=== Section Start ===

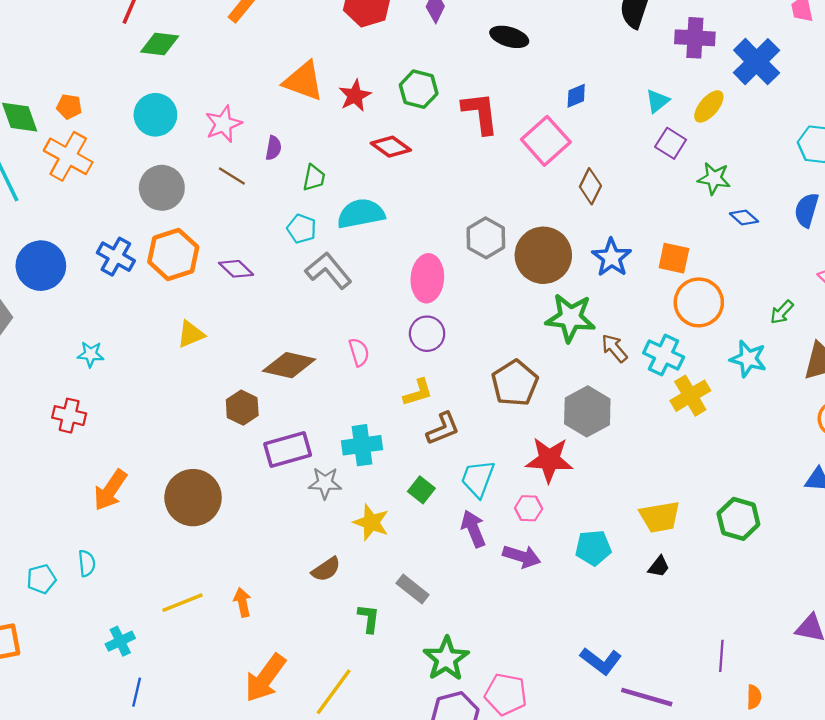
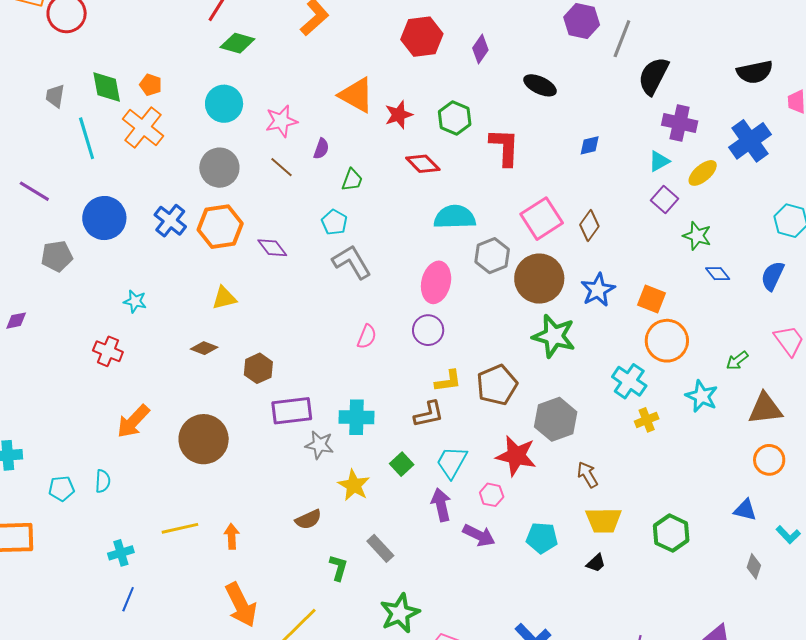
purple cross: (695, 38) -> (680, 123), moved
pink square: (546, 141) -> (542, 219), moved
cyan semicircle: (361, 214) -> (455, 217), moved
brown arrow: (614, 348) -> (587, 475), moved
pink semicircle: (359, 352) -> (367, 337), turned 30
brown diamond: (289, 365) -> (204, 348), moved, size x0.6
yellow L-shape: (418, 392) -> (448, 381), moved
yellow cross: (690, 396) -> (647, 420), size x0.7
orange arrow: (265, 678) -> (241, 605), turned -72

=== Section End ===

WORK TASK -
Write everything in the records out exactly, apart from the pictures.

SOLUTION BELOW -
purple cross: (695, 38) -> (680, 123), moved
pink square: (546, 141) -> (542, 219), moved
cyan semicircle: (361, 214) -> (455, 217), moved
brown arrow: (614, 348) -> (587, 475), moved
pink semicircle: (359, 352) -> (367, 337), turned 30
brown diamond: (289, 365) -> (204, 348), moved, size x0.6
yellow L-shape: (418, 392) -> (448, 381), moved
yellow cross: (690, 396) -> (647, 420), size x0.7
orange arrow: (265, 678) -> (241, 605), turned -72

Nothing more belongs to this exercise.